Task – What is needed is an exact copy of the data below, pictures excluded.

Source records:
◆ ◆ ◆ ◆ ◆ ◆ ◆

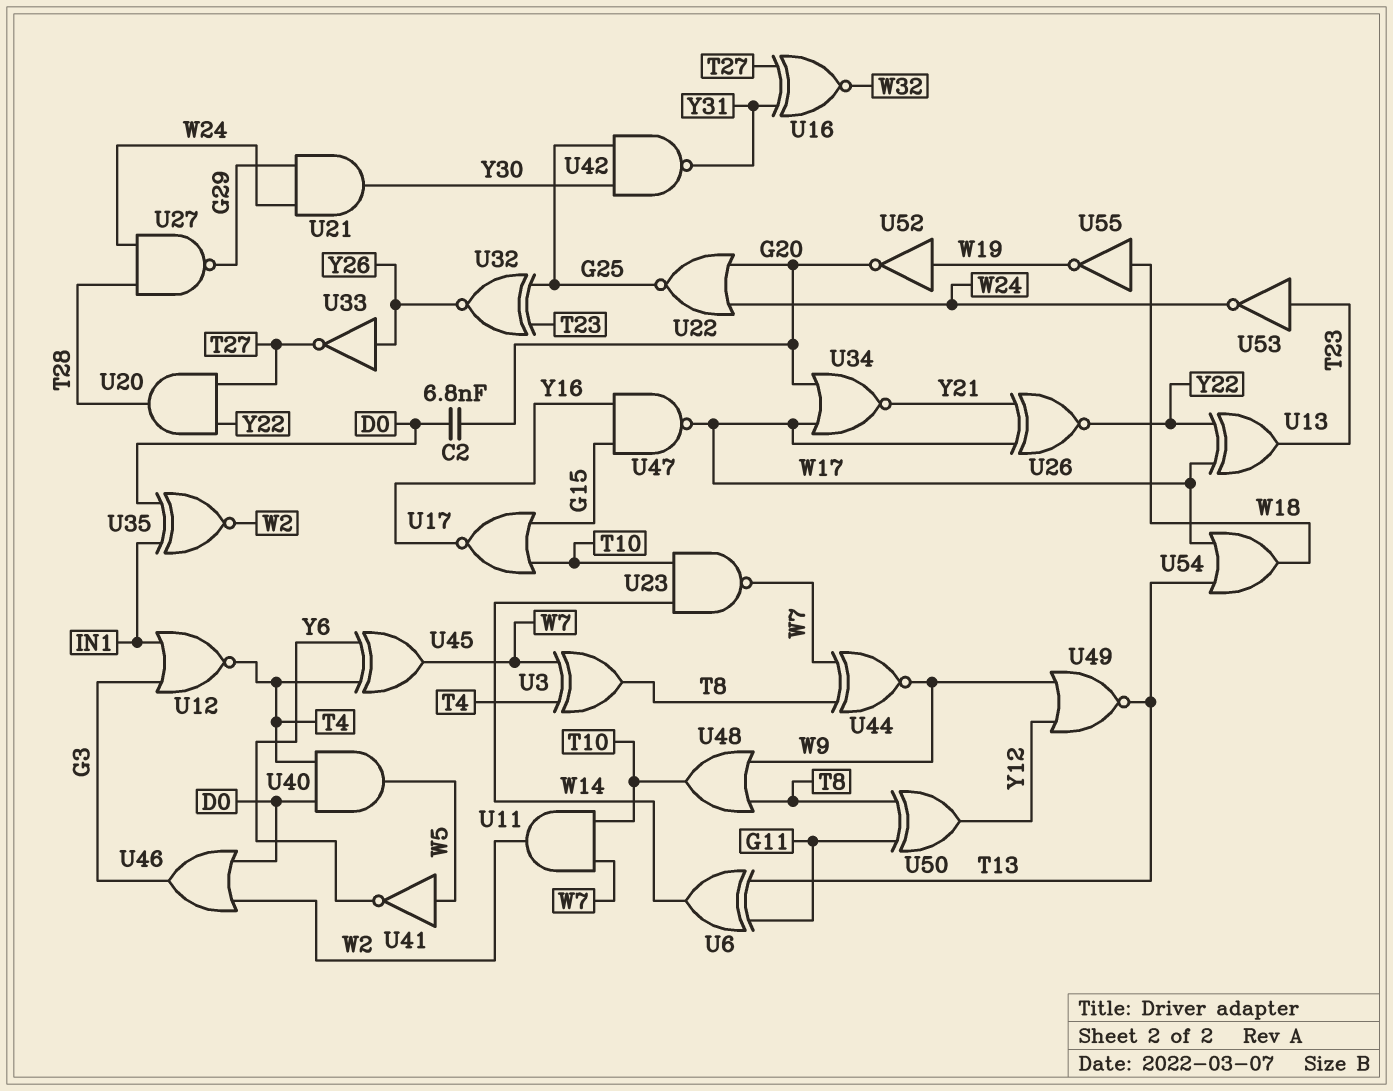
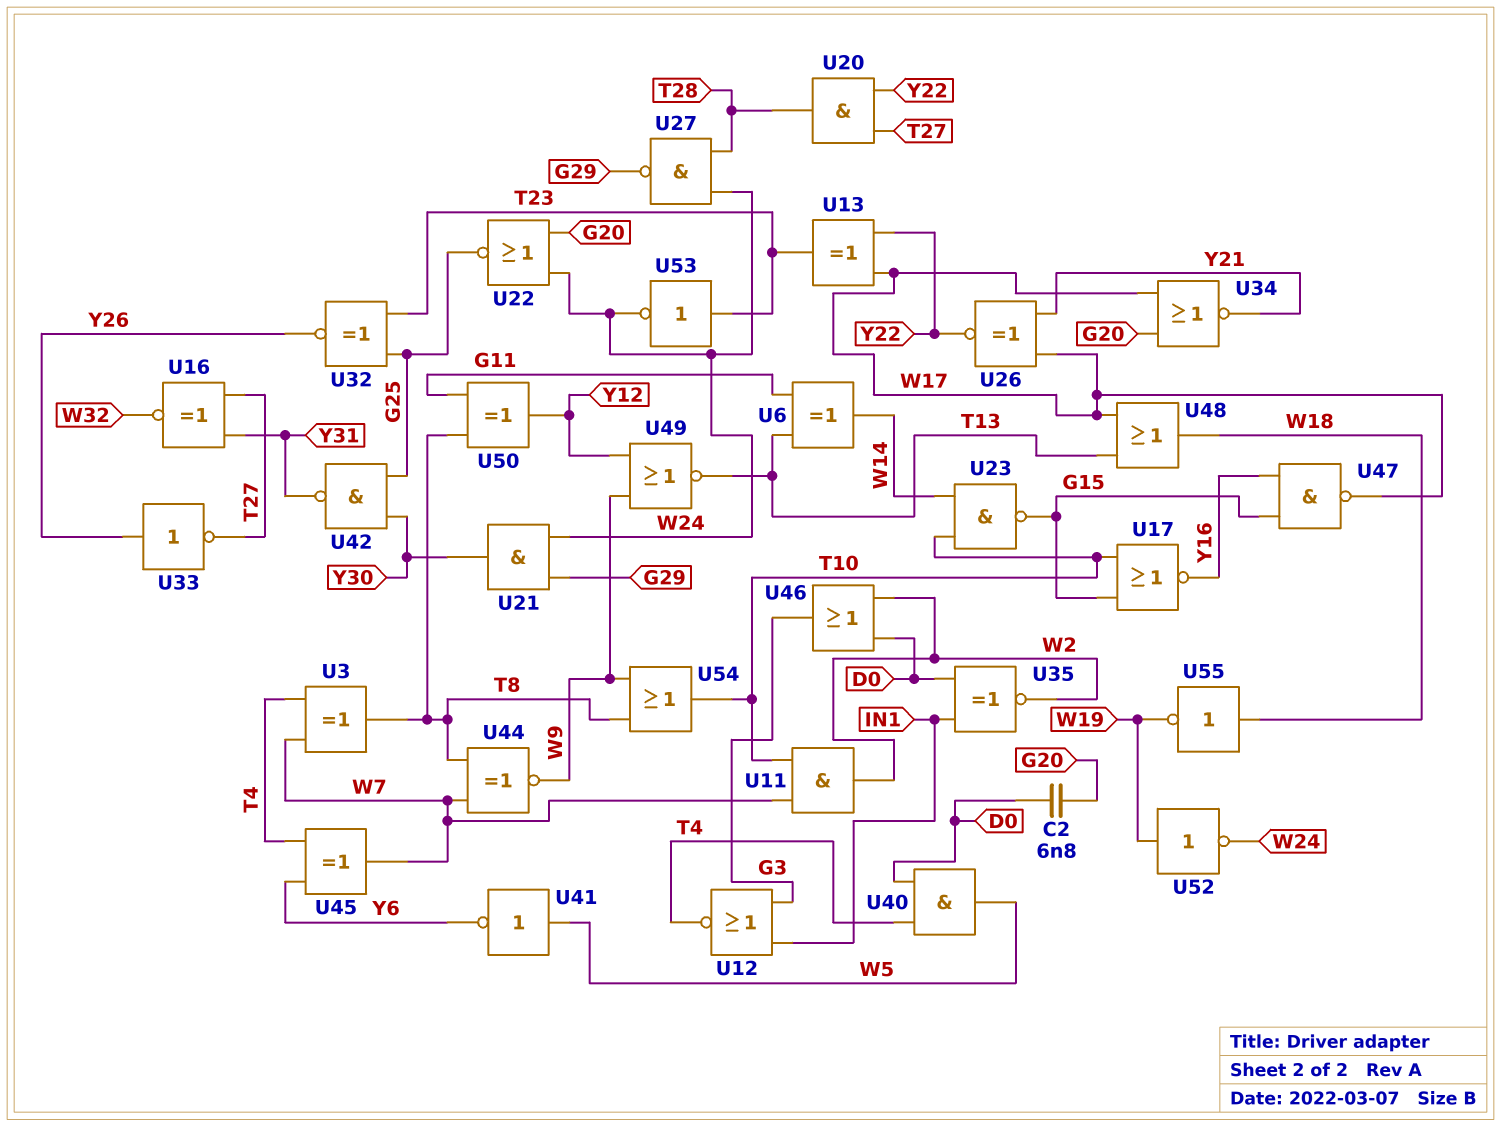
U23: NAND (in T10, in W14, out W7) -> NAND (in T10, in W14, out G15)
U48: OR (in T8, in W9, out T10) -> OR (in T13, in W17, out W18)
U52: NOT (in W19, out G20) -> NOT (in W19, out W24)
U54: OR (in T13, in W17, out W18) -> OR (in T8, in W9, out T10)

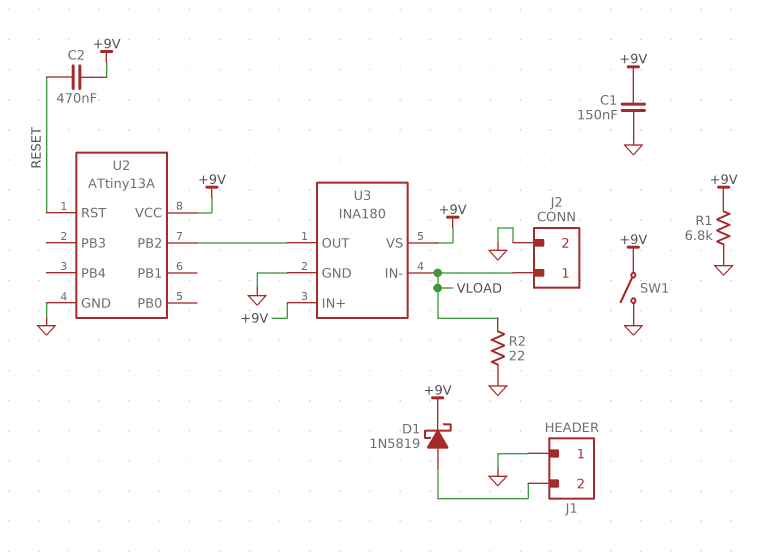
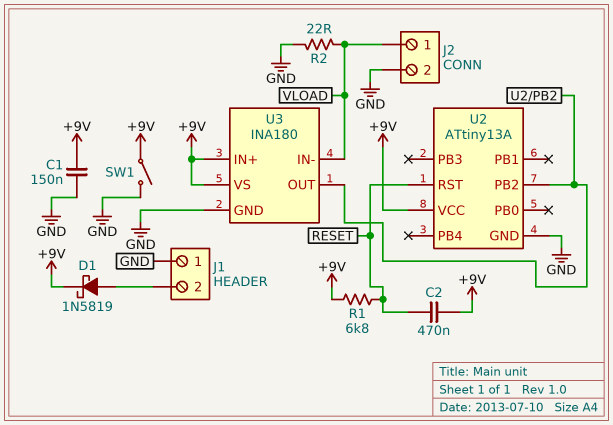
R1: 6.8k (+9V, GND) -> 6.8k (+9V, RESET)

◆ ◆ ◆ ◆ ◆ ◆ ◆

Response –
U23: NAND (in T10, in W14, out W7) -> NAND (in T10, in W14, out G15)
U48: OR (in T8, in W9, out T10) -> OR (in T13, in W17, out W18)
U52: NOT (in W19, out G20) -> NOT (in W19, out W24)
U54: OR (in T13, in W17, out W18) -> OR (in T8, in W9, out T10)

R1: 6.8k (+9V, GND) -> 6.8k (+9V, RESET)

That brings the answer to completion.